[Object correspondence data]

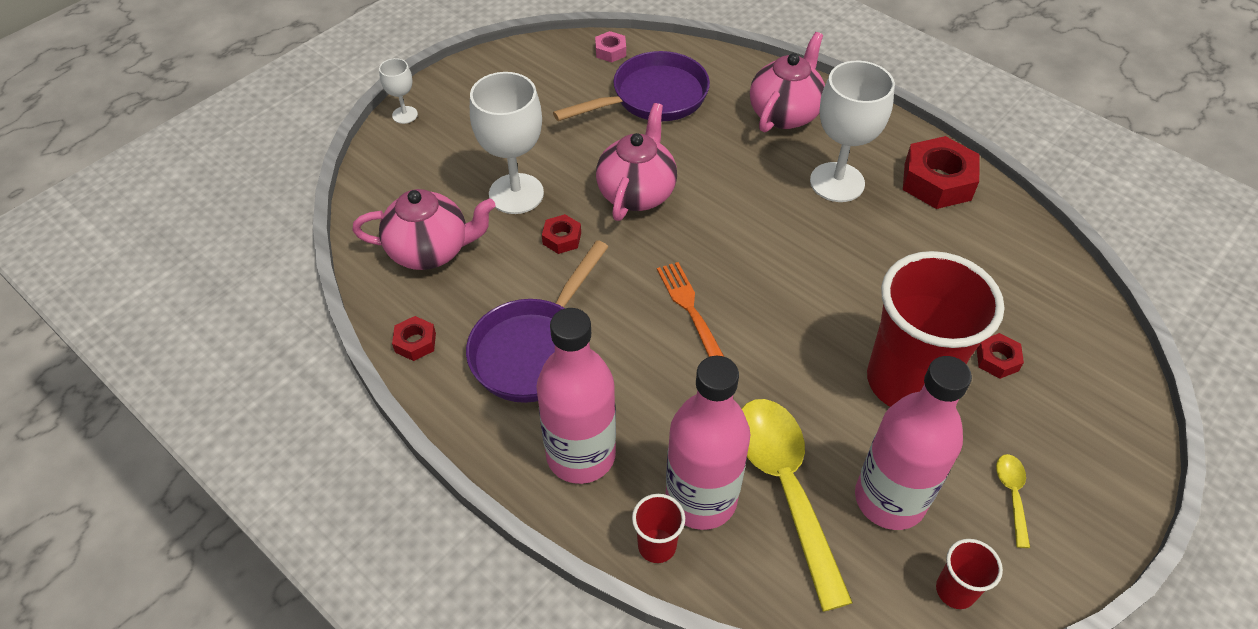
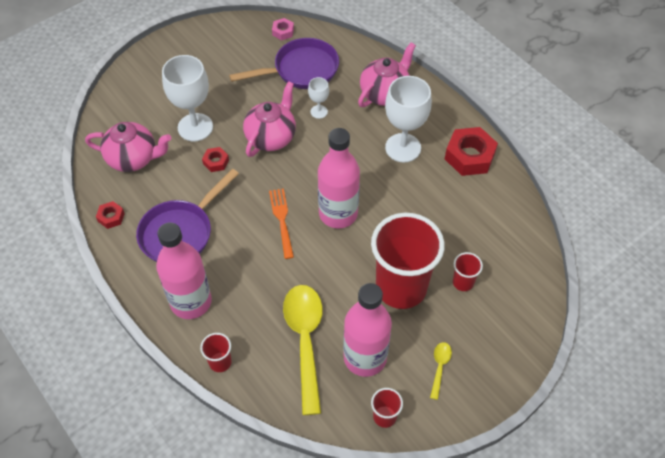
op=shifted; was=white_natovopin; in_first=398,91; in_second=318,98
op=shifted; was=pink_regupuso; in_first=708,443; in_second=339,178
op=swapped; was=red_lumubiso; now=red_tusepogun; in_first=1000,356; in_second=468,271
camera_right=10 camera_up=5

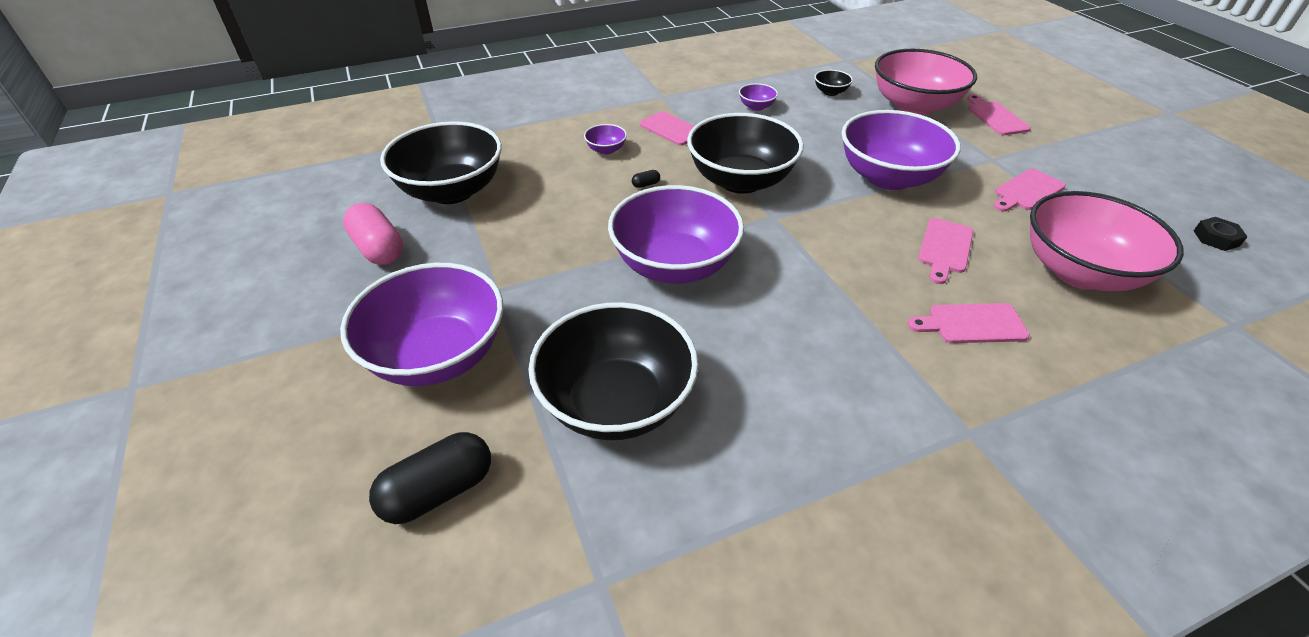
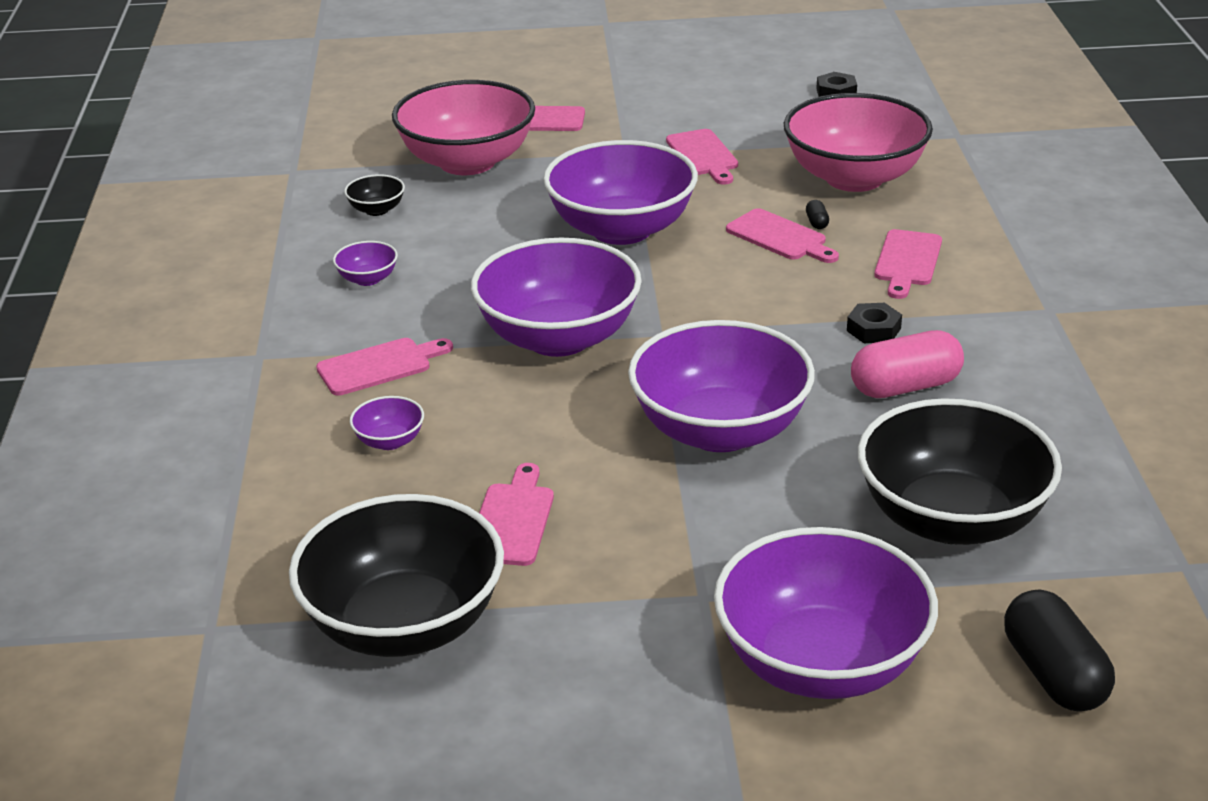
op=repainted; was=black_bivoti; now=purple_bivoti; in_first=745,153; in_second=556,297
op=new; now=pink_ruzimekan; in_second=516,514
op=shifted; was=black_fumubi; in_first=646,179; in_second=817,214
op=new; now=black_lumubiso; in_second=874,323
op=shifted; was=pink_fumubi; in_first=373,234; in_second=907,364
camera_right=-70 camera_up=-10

→ About this exercise
Your reply should hold every line above exactly as written and none of the pictures.

→ Solved exercise
op=shifted; was=white_natovopin; in_first=398,91; in_second=318,98
op=shifted; was=pink_regupuso; in_first=708,443; in_second=339,178
op=swapped; was=red_lumubiso; now=red_tusepogun; in_first=1000,356; in_second=468,271
camera_right=10 camera_up=5

op=repainted; was=black_bivoti; now=purple_bivoti; in_first=745,153; in_second=556,297
op=new; now=pink_ruzimekan; in_second=516,514
op=shifted; was=black_fumubi; in_first=646,179; in_second=817,214
op=new; now=black_lumubiso; in_second=874,323
op=shifted; was=pink_fumubi; in_first=373,234; in_second=907,364
camera_right=-70 camera_up=-10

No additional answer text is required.